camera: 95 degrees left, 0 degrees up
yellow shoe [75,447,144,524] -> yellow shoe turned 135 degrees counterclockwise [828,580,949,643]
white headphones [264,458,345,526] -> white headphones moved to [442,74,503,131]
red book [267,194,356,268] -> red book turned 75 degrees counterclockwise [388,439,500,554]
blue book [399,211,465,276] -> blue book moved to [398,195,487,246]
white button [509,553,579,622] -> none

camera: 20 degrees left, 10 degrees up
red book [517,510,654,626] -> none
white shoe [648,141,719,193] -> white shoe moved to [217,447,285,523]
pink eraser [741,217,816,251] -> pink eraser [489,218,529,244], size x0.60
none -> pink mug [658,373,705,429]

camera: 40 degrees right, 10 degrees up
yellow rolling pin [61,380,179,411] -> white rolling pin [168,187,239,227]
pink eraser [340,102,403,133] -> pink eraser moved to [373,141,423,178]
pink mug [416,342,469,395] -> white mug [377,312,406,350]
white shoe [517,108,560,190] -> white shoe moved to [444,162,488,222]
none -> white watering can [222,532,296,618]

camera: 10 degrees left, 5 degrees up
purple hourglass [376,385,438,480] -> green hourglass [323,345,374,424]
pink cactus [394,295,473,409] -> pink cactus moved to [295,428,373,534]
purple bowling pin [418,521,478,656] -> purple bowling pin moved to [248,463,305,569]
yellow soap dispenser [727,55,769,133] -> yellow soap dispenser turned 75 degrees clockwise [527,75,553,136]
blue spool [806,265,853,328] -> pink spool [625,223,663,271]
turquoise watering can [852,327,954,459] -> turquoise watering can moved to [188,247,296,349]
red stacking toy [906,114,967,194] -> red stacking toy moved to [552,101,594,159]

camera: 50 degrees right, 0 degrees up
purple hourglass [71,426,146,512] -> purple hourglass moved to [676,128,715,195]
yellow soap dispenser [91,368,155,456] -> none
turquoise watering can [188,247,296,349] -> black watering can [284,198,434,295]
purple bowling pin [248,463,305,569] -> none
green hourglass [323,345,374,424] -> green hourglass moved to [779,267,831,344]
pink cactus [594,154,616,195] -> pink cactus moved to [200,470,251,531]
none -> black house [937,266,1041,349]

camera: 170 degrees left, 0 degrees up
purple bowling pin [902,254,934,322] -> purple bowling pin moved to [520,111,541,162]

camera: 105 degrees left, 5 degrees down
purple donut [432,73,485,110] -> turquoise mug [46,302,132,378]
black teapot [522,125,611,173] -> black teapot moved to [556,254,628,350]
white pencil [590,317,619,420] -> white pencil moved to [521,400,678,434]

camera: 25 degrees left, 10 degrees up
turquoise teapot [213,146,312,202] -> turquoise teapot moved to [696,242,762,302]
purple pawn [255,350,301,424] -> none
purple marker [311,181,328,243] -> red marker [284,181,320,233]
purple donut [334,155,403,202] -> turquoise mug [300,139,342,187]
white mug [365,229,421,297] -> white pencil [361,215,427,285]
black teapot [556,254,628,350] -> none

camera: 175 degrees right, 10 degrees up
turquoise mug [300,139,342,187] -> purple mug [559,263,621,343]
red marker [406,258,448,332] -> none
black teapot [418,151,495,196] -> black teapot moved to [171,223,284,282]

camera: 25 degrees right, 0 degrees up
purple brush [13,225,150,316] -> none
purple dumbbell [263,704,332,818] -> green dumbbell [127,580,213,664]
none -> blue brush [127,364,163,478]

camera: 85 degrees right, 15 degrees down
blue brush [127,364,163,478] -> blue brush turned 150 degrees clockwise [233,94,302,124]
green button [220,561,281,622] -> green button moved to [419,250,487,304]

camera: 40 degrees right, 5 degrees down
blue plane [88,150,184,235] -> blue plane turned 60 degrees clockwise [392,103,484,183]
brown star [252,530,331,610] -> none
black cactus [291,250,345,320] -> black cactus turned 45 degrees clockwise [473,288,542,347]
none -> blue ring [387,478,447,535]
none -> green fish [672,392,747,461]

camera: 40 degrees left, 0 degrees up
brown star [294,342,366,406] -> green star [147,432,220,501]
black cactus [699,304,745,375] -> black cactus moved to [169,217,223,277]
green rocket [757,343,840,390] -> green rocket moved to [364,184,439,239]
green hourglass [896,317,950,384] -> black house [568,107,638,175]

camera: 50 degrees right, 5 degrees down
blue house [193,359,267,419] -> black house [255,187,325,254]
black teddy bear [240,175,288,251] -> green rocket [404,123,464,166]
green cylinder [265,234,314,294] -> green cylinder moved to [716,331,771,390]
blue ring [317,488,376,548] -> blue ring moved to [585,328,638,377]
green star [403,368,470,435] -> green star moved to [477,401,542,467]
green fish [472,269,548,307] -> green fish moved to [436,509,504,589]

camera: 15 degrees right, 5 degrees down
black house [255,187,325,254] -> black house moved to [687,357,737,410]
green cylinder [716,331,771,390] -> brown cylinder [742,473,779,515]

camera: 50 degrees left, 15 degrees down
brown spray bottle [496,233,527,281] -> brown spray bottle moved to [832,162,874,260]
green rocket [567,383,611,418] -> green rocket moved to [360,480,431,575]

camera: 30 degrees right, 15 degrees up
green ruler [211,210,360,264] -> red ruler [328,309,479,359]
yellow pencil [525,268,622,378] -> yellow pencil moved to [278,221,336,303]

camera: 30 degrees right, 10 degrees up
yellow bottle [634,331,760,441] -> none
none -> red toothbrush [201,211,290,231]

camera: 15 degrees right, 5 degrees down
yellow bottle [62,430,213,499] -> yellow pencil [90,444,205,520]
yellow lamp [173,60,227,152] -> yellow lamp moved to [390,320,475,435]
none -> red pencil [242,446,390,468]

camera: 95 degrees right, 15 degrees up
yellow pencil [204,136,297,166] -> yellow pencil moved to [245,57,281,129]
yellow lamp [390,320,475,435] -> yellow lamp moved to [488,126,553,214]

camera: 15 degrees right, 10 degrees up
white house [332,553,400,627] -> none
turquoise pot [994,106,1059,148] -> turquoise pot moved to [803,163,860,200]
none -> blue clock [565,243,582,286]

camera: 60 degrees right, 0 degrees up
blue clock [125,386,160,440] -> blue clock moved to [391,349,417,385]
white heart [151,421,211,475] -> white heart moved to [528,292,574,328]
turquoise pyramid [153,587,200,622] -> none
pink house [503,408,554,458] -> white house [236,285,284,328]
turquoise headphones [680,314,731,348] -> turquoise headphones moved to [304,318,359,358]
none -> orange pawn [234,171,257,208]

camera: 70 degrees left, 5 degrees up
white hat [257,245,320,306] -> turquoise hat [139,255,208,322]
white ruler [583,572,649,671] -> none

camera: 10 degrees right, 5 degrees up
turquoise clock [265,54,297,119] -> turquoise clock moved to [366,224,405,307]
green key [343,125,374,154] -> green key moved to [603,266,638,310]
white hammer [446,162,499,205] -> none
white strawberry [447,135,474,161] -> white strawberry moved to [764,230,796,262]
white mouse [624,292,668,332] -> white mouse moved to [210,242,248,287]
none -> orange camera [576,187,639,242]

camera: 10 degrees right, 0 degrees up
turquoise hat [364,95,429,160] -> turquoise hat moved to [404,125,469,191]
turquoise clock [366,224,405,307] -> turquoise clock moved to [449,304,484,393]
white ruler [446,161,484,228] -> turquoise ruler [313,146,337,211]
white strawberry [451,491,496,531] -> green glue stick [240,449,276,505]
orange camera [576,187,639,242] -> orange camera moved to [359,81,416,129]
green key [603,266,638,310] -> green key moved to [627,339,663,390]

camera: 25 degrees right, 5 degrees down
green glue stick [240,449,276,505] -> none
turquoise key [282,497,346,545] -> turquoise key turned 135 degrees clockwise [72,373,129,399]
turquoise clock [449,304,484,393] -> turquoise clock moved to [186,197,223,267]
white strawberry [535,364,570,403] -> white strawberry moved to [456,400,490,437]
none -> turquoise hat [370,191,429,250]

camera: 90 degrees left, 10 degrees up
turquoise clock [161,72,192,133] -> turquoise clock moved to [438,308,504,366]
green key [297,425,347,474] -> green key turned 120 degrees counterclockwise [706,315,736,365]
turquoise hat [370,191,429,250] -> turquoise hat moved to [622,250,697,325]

────────

## YOUR OBJECTIVE
Gather from the data above every line with the string "left".

## PROBLEM SOLUTION
camera: 95 degrees left, 0 degrees up
camera: 20 degrees left, 10 degrees up
camera: 10 degrees left, 5 degrees up
camera: 170 degrees left, 0 degrees up
camera: 105 degrees left, 5 degrees down
camera: 25 degrees left, 10 degrees up
camera: 40 degrees left, 0 degrees up
camera: 50 degrees left, 15 degrees down
camera: 70 degrees left, 5 degrees up
camera: 90 degrees left, 10 degrees up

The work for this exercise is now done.